» Recorded data:

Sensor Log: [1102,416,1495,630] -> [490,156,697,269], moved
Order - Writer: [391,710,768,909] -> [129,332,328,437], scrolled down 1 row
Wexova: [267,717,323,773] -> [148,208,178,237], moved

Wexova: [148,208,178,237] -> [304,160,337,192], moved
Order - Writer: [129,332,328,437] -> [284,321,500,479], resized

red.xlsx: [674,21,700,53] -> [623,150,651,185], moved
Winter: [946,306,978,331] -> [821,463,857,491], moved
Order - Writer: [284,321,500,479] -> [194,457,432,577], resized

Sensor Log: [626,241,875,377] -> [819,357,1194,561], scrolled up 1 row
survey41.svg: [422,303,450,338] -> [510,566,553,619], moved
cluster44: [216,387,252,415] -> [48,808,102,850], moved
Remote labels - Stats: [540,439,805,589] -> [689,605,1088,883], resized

» To do: Lines are to be repeated exactly from the one that contains "cluster44: [216,387,252,415] ->" through the last line of the listing, with both ends kept and no others added.

» Result of this exercise:
cluster44: [216,387,252,415] -> [48,808,102,850], moved
Remote labels - Stats: [540,439,805,589] -> [689,605,1088,883], resized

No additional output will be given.